To do ▸ Transcribe this listing exactly; omit the pictures.

Data for processing ▸
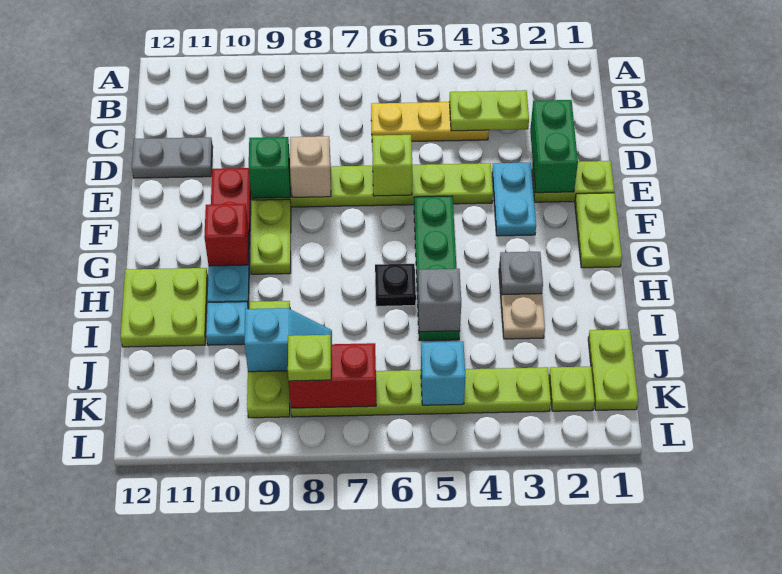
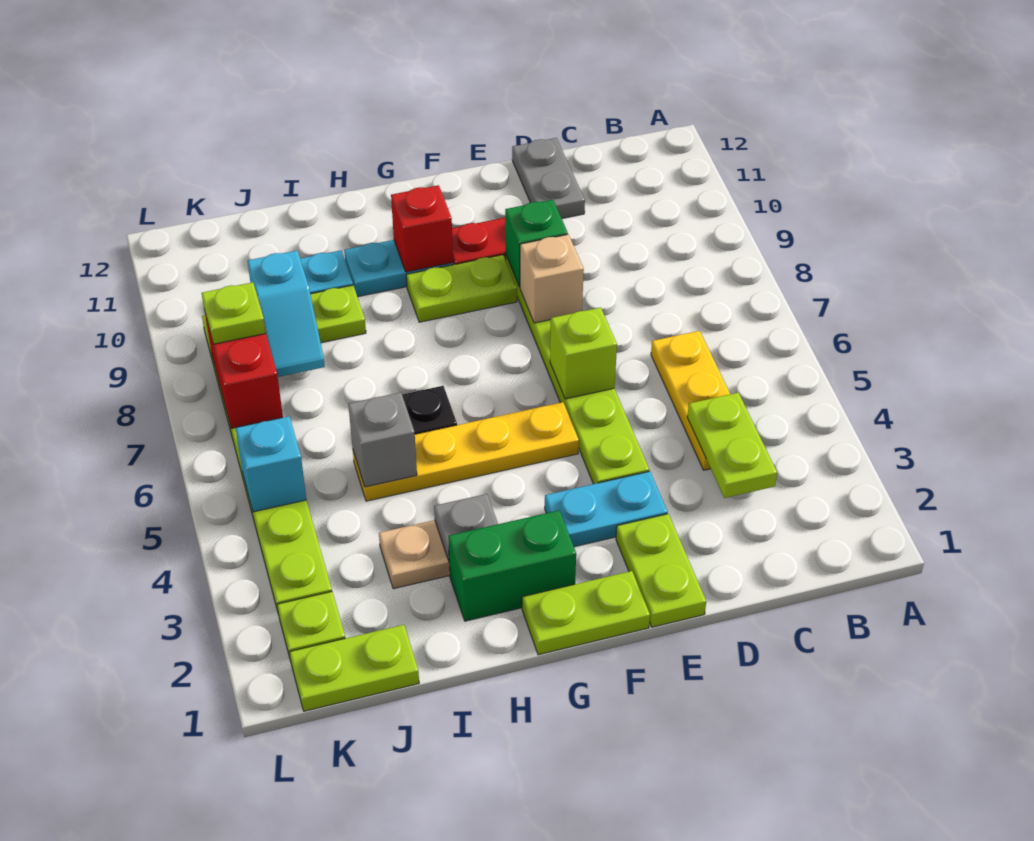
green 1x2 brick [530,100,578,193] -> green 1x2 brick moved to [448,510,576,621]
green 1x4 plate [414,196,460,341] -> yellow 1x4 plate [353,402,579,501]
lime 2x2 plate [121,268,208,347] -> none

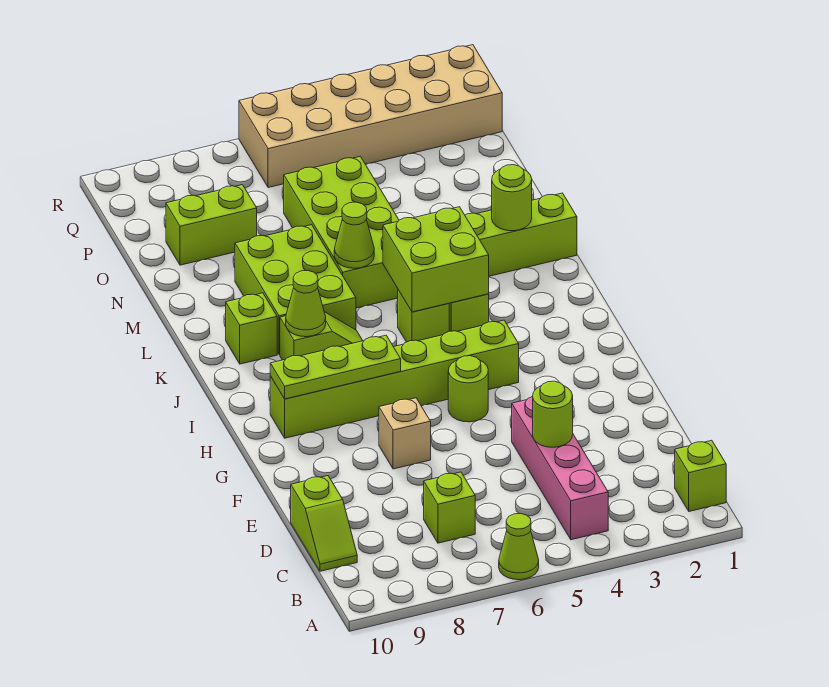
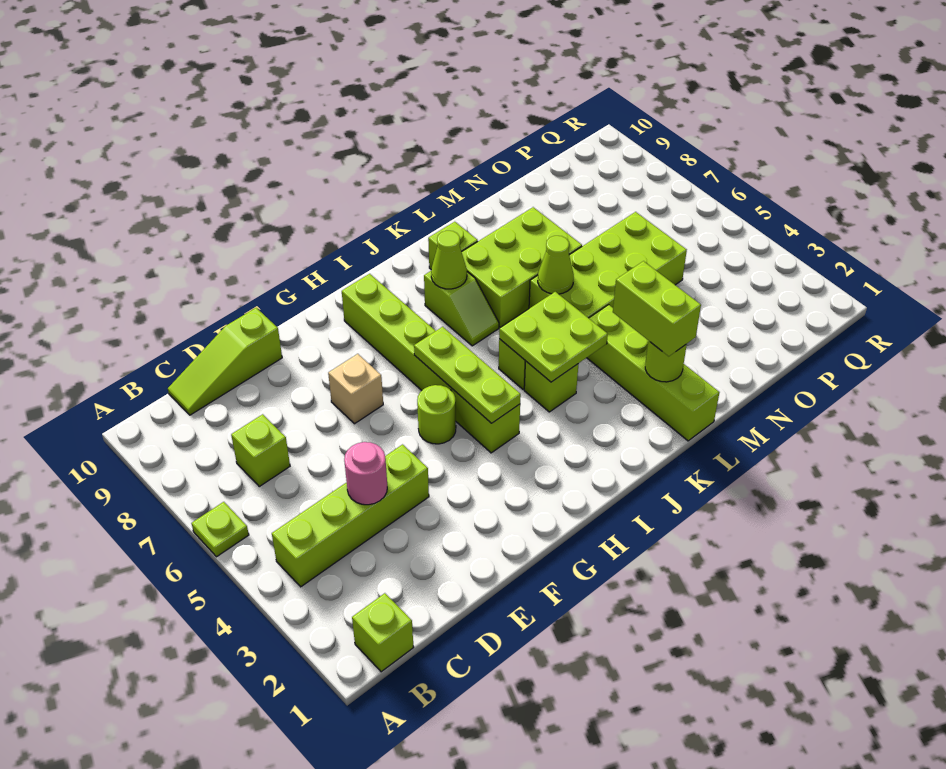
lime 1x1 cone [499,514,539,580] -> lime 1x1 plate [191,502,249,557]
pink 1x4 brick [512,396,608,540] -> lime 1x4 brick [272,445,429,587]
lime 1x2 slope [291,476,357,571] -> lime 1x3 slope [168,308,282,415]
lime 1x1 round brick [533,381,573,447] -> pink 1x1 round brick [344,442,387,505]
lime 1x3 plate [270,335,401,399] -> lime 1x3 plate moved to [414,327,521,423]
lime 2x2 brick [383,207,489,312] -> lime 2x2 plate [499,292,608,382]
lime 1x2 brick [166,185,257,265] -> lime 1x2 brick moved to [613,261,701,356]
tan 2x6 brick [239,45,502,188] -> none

Task answer ▸
green 1x2 brick [530,100,578,193] -> green 1x2 brick moved to [448,510,576,621]
green 1x4 plate [414,196,460,341] -> yellow 1x4 plate [353,402,579,501]
lime 2x2 plate [121,268,208,347] -> none

lime 1x1 cone [499,514,539,580] -> lime 1x1 plate [191,502,249,557]
pink 1x4 brick [512,396,608,540] -> lime 1x4 brick [272,445,429,587]
lime 1x2 slope [291,476,357,571] -> lime 1x3 slope [168,308,282,415]
lime 1x1 round brick [533,381,573,447] -> pink 1x1 round brick [344,442,387,505]
lime 1x3 plate [270,335,401,399] -> lime 1x3 plate moved to [414,327,521,423]
lime 2x2 brick [383,207,489,312] -> lime 2x2 plate [499,292,608,382]
lime 1x2 brick [166,185,257,265] -> lime 1x2 brick moved to [613,261,701,356]
tan 2x6 brick [239,45,502,188] -> none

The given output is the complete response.